Assignment:
Using the entries that follow, state how many lines contain the word "added". The response is that number and nothing more.

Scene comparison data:
Segment Open
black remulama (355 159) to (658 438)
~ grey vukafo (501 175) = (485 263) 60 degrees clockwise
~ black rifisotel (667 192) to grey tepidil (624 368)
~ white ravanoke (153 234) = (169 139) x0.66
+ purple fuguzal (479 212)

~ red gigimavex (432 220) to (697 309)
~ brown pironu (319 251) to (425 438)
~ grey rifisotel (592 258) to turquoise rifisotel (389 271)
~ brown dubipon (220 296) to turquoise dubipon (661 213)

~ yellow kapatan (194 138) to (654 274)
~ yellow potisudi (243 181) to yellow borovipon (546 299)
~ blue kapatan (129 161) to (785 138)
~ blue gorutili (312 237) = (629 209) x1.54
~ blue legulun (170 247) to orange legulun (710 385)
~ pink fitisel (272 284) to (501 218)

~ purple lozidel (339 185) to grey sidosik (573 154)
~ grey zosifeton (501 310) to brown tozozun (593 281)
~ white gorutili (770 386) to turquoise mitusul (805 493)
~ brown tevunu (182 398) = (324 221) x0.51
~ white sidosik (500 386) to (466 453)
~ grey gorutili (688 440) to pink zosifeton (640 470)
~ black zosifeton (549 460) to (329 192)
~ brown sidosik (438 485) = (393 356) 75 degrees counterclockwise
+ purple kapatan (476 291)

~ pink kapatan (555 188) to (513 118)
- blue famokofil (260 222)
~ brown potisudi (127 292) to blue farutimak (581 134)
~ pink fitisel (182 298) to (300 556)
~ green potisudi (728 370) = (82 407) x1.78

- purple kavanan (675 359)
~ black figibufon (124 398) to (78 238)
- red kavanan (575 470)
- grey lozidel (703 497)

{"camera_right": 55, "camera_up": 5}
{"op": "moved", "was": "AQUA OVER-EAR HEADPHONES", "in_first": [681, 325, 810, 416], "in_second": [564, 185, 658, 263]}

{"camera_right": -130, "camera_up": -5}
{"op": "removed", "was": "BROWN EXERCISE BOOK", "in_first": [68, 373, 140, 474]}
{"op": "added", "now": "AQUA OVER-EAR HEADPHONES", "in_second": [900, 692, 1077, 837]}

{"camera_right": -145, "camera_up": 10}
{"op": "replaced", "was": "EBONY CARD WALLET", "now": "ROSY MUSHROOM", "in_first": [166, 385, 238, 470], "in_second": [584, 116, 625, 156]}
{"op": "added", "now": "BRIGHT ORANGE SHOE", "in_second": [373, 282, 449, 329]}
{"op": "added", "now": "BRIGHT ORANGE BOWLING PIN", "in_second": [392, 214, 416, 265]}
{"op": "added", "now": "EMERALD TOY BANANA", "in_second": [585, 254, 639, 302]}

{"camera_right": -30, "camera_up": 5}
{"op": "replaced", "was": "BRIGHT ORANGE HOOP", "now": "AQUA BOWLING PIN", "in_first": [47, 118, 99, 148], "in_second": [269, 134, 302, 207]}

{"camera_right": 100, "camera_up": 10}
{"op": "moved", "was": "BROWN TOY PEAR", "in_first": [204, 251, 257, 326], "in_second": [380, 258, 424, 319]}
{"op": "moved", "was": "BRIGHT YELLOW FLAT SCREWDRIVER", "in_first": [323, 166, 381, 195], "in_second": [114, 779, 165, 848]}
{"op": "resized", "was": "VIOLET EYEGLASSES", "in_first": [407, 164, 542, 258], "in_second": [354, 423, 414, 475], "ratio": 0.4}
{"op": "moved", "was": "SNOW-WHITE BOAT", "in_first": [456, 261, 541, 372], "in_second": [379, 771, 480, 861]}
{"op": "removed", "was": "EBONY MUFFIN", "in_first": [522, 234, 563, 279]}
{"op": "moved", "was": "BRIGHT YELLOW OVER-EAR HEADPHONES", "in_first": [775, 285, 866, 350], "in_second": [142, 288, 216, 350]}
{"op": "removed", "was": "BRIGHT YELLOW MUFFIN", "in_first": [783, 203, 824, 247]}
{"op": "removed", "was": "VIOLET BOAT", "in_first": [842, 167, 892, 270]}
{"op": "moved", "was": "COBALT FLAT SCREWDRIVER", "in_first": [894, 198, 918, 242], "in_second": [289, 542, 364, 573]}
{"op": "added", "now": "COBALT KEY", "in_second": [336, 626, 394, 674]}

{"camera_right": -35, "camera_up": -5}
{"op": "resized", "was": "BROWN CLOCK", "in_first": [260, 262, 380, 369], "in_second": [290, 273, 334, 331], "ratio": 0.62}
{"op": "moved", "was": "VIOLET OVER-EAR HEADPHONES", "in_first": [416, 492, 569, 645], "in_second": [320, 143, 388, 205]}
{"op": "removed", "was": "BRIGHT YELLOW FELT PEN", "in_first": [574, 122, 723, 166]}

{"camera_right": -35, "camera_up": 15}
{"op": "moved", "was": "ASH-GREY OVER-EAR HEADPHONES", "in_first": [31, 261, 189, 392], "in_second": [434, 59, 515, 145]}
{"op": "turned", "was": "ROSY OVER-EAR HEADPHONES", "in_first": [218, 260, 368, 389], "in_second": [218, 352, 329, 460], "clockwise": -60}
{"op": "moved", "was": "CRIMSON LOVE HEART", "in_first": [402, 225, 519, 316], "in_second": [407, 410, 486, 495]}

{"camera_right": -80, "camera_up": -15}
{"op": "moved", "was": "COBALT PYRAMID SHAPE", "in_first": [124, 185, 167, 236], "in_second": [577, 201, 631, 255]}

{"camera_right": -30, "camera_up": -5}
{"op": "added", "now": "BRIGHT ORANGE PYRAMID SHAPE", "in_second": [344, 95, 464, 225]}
Segment Closed
Task response:
6